> PROVIDED RECORDS:
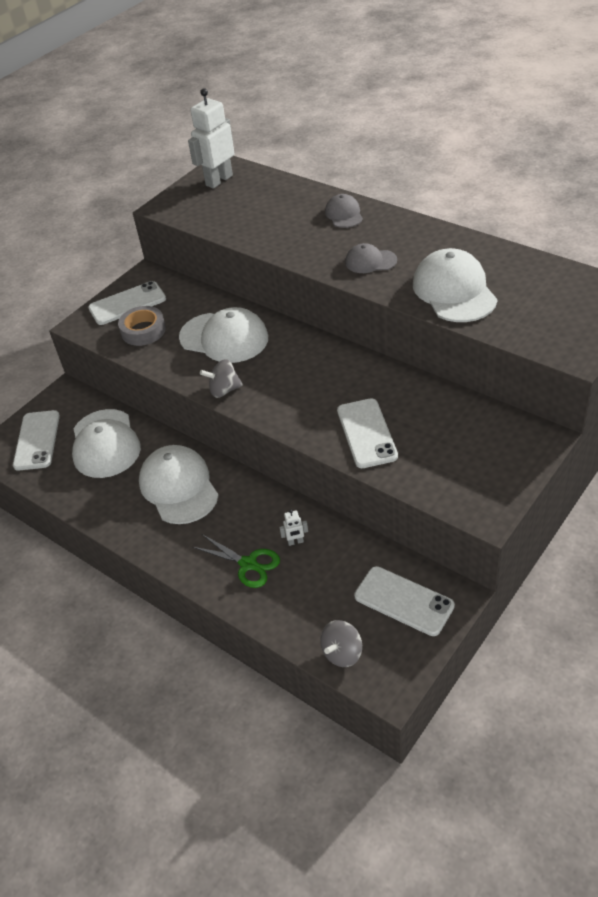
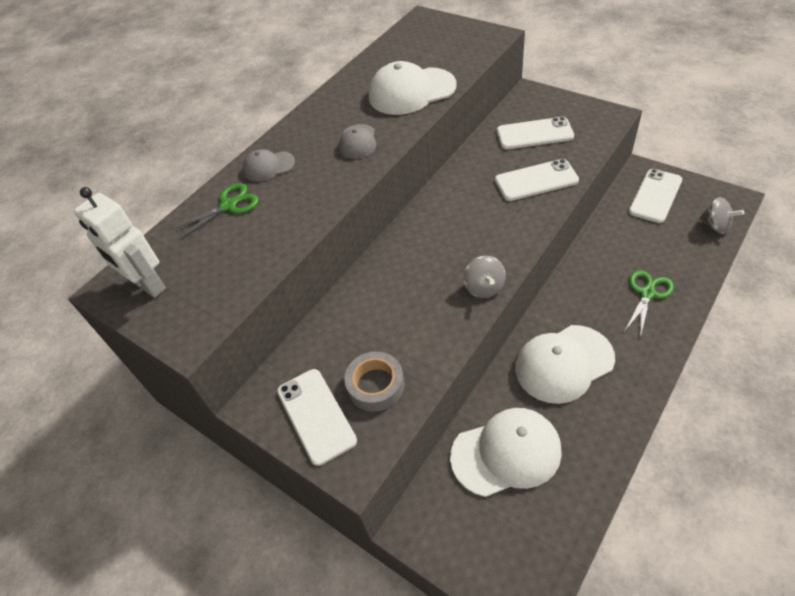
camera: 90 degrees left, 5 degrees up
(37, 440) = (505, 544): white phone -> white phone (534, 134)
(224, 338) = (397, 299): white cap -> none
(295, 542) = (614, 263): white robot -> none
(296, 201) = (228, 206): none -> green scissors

> WHAT IS BEING ASKED: In the copy, include each entry exactly as written and none of the pictures.

> TASK RESULT:
camera: 90 degrees left, 5 degrees up
(37, 440) = (505, 544): white phone -> white phone (534, 134)
(224, 338) = (397, 299): white cap -> none
(295, 542) = (614, 263): white robot -> none
(296, 201) = (228, 206): none -> green scissors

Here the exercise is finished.